In the entries that follow, how many lines hold "glasses"? Nothing but the number is expected.
== PROVIDED DATA ==
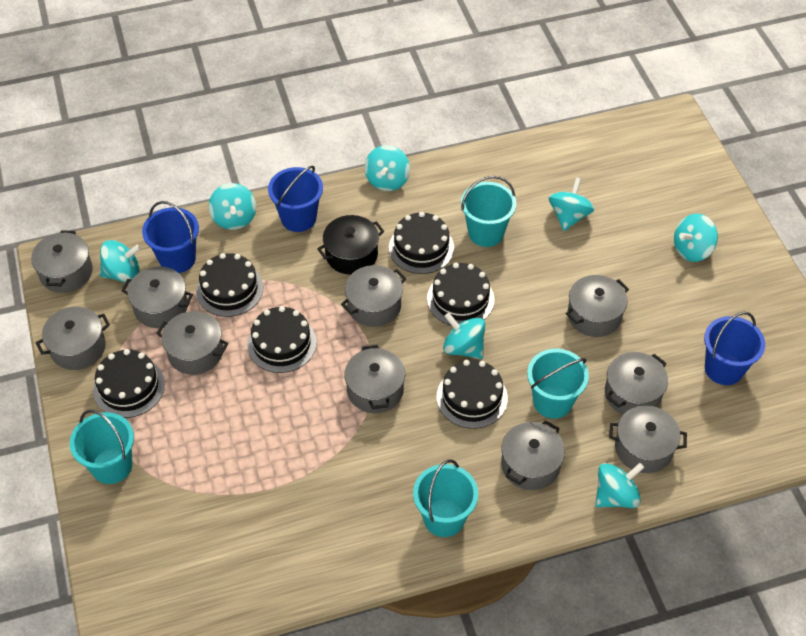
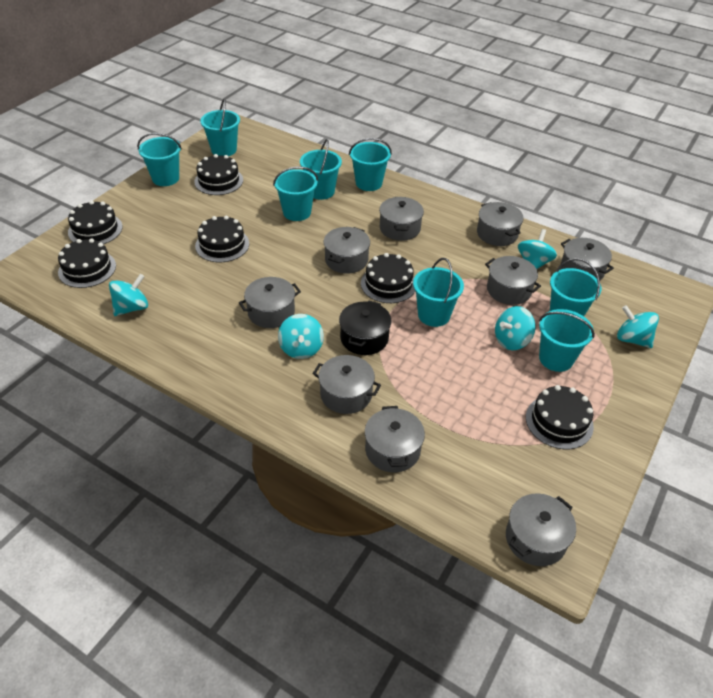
blue bucket: 3 -> 0
grey pot: 10 -> 9
turquoise bucket: 4 -> 8
turquoise spinning top: 7 -> 5

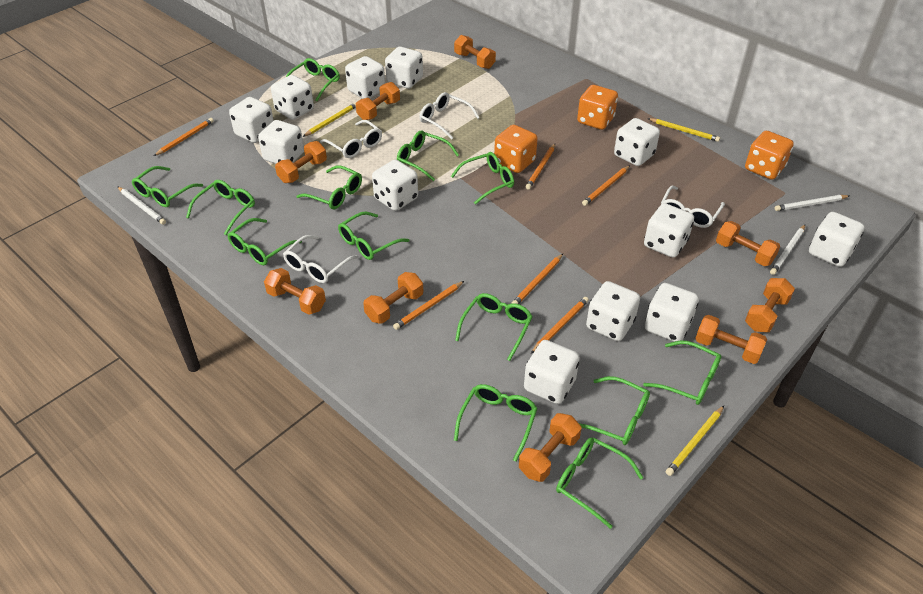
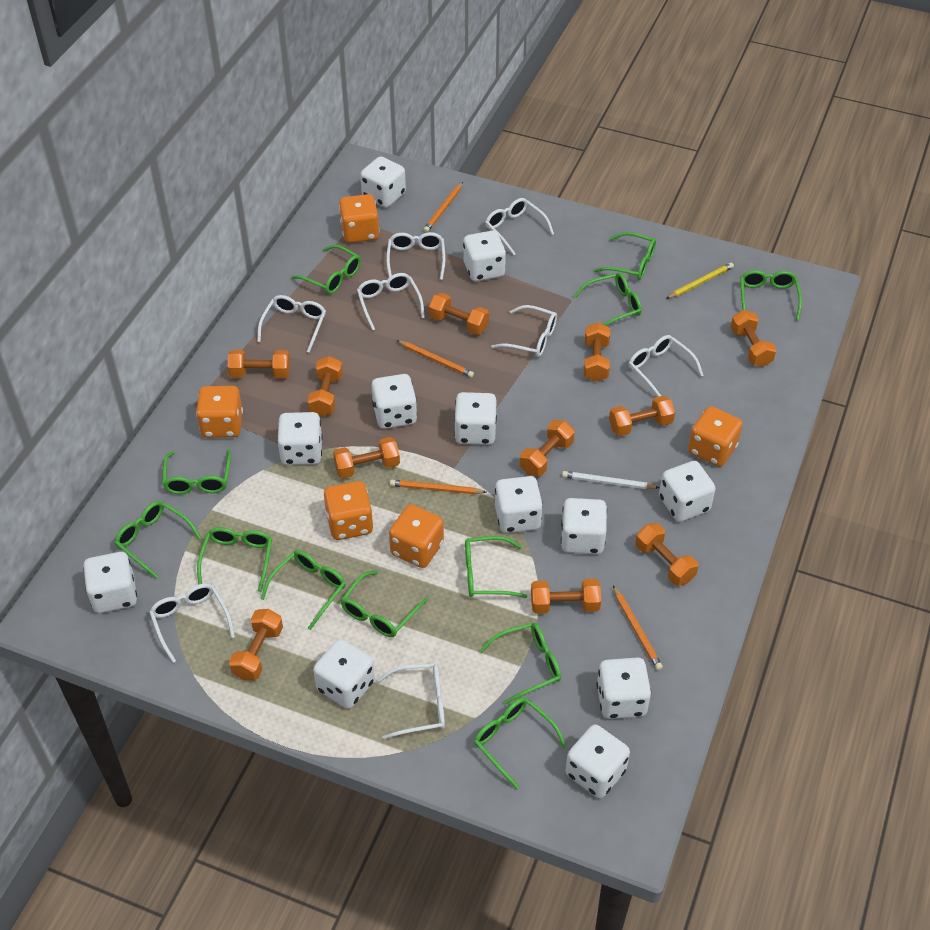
green glasses: 13 -> 12
orange dice: 3 -> 5
orange dumbbell: 9 -> 11
orange pencil: 6 -> 4
white glasses: 4 -> 8
white pencil: 3 -> 1
yellow pencil: 3 -> 1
===
**PROBLEM SOLUTION**
2